EXERCISE INPUT section start
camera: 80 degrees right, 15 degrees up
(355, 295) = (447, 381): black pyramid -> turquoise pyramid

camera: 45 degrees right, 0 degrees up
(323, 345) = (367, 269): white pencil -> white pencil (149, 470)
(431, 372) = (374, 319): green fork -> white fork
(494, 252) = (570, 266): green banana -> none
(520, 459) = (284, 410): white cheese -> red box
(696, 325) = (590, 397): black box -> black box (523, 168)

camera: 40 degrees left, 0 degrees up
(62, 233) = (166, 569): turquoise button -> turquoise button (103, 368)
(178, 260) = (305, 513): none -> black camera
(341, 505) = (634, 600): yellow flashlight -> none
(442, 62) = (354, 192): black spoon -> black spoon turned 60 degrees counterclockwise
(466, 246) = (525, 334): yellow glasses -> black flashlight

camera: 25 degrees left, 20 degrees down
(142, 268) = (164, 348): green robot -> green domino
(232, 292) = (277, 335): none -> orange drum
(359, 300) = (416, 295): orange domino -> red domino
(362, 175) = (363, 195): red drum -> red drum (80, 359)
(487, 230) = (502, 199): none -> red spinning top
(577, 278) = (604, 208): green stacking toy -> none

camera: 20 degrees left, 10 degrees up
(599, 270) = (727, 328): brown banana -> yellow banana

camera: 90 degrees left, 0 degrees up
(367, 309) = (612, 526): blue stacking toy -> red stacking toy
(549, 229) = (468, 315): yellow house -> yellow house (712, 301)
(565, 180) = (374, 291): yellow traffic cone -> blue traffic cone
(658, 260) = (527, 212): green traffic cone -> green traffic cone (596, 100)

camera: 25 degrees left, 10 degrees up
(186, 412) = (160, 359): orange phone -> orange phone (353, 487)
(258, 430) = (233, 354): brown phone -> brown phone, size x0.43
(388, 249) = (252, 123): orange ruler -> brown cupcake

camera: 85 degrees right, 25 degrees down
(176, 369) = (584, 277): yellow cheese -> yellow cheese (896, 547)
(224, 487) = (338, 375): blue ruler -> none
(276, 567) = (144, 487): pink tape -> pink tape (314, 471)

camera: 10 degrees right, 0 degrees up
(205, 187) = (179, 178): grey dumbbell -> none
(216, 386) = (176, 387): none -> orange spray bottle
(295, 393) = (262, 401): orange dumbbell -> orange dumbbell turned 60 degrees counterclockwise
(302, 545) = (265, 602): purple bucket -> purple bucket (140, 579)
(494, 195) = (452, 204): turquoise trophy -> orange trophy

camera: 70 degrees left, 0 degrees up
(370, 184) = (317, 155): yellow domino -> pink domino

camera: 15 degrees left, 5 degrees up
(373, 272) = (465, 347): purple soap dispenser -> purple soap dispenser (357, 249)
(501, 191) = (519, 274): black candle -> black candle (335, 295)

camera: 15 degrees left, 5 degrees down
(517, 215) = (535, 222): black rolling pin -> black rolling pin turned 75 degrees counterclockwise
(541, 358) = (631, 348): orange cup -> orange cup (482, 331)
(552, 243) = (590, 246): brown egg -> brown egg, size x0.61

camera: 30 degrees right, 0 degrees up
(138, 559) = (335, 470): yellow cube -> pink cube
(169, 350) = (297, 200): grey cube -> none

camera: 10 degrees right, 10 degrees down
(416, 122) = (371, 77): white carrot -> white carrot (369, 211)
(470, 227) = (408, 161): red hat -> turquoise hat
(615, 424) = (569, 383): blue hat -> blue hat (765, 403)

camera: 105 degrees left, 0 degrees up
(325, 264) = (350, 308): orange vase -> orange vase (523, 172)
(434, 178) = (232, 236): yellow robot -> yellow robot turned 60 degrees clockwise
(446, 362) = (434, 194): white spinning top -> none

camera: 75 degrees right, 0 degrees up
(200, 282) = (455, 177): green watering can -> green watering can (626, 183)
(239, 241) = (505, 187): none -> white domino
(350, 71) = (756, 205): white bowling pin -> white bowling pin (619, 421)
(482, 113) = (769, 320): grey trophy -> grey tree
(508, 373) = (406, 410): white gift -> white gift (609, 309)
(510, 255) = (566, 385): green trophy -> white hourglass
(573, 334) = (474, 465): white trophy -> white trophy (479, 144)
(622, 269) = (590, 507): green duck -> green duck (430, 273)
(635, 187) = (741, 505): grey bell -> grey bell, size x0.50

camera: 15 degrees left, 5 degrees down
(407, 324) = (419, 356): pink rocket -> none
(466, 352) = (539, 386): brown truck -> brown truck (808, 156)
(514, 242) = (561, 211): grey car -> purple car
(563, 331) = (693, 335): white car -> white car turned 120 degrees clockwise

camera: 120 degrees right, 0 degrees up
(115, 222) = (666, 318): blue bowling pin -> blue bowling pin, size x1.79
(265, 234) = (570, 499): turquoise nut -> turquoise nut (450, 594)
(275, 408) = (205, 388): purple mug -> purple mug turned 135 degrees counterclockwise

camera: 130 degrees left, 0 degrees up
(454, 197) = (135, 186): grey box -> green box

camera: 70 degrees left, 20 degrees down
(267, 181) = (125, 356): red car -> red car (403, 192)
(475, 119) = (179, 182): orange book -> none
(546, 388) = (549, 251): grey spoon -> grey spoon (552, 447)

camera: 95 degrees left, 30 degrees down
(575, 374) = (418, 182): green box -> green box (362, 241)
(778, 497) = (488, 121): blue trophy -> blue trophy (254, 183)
EXERCISE INPUT section end
Please transcribe the material line by line, exactly, from its opening line through the line that contains "(232, 292) = (277, 335): none -> orange drum".

camera: 80 degrees right, 15 degrees up
(355, 295) = (447, 381): black pyramid -> turquoise pyramid

camera: 45 degrees right, 0 degrees up
(323, 345) = (367, 269): white pencil -> white pencil (149, 470)
(431, 372) = (374, 319): green fork -> white fork
(494, 252) = (570, 266): green banana -> none
(520, 459) = (284, 410): white cheese -> red box
(696, 325) = (590, 397): black box -> black box (523, 168)

camera: 40 degrees left, 0 degrees up
(62, 233) = (166, 569): turquoise button -> turquoise button (103, 368)
(178, 260) = (305, 513): none -> black camera
(341, 505) = (634, 600): yellow flashlight -> none
(442, 62) = (354, 192): black spoon -> black spoon turned 60 degrees counterclockwise
(466, 246) = (525, 334): yellow glasses -> black flashlight

camera: 25 degrees left, 20 degrees down
(142, 268) = (164, 348): green robot -> green domino
(232, 292) = (277, 335): none -> orange drum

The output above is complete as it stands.